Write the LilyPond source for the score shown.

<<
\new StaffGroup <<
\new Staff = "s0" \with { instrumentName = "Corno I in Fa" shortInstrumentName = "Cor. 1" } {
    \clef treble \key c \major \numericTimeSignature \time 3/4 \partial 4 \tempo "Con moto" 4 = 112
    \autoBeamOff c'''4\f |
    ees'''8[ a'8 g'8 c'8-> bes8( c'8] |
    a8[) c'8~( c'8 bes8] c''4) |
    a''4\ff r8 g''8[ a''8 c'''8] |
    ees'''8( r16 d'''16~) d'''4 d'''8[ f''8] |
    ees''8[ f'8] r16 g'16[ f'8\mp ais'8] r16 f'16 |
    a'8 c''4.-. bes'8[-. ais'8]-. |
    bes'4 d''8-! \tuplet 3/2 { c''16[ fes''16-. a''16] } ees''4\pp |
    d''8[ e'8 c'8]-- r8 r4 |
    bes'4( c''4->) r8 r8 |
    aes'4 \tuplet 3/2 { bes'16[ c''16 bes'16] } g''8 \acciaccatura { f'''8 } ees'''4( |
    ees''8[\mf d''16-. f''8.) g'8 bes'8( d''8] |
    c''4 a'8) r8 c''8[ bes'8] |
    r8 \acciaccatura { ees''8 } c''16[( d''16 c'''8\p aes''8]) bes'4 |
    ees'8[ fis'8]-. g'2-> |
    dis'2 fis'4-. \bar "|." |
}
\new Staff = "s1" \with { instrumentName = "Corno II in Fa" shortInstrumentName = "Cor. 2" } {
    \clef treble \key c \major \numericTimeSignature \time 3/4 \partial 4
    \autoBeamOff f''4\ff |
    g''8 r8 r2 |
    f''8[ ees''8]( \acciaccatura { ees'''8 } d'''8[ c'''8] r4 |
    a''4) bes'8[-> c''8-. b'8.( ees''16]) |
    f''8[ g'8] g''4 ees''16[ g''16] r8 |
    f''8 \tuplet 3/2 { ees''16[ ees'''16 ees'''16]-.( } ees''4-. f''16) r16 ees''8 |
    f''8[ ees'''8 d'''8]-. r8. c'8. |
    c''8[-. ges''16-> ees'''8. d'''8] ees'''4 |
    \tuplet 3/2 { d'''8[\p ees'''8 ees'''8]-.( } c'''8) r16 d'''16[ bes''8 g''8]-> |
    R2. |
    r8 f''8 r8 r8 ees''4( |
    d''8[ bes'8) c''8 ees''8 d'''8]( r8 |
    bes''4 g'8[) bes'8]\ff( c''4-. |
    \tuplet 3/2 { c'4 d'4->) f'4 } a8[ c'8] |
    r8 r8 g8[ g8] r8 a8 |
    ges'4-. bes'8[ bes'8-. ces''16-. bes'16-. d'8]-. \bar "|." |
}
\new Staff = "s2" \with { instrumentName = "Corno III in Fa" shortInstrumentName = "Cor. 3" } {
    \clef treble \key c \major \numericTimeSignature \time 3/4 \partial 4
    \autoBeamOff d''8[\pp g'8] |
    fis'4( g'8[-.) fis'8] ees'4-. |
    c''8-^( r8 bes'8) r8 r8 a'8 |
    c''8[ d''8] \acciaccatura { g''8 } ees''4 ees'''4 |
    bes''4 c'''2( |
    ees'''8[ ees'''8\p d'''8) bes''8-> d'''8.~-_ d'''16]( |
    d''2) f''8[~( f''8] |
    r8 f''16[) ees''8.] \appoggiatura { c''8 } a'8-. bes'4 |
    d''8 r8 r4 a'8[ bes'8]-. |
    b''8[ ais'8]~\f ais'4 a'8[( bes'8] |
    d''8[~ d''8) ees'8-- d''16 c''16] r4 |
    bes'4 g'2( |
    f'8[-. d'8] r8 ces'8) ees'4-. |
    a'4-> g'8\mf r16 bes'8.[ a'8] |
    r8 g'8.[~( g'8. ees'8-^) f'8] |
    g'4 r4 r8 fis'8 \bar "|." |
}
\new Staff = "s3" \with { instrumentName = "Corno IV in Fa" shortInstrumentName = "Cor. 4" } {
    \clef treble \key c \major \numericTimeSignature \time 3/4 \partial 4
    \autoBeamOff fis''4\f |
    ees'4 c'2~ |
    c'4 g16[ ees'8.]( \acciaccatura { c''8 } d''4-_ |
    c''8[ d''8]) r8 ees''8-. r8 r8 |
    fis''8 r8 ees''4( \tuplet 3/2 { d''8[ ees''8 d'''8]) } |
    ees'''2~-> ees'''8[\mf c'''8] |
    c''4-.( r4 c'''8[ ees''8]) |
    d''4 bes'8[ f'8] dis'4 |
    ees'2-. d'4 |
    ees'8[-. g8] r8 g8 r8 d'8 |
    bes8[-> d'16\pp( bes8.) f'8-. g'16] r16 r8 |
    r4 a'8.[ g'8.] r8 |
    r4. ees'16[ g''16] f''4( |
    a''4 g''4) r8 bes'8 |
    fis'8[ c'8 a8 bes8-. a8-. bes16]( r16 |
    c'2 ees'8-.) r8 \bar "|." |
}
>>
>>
● ● ● ● ●
● Task prompt
Identify every line above that contains the string "shortInstrumentName", and copy each of those lines in full.

● Exercise solution
\new Staff = "s0" \with { instrumentName = "Corno I in Fa" shortInstrumentName = "Cor. 1" } {
\new Staff = "s1" \with { instrumentName = "Corno II in Fa" shortInstrumentName = "Cor. 2" } {
\new Staff = "s2" \with { instrumentName = "Corno III in Fa" shortInstrumentName = "Cor. 3" } {
\new Staff = "s3" \with { instrumentName = "Corno IV in Fa" shortInstrumentName = "Cor. 4" } {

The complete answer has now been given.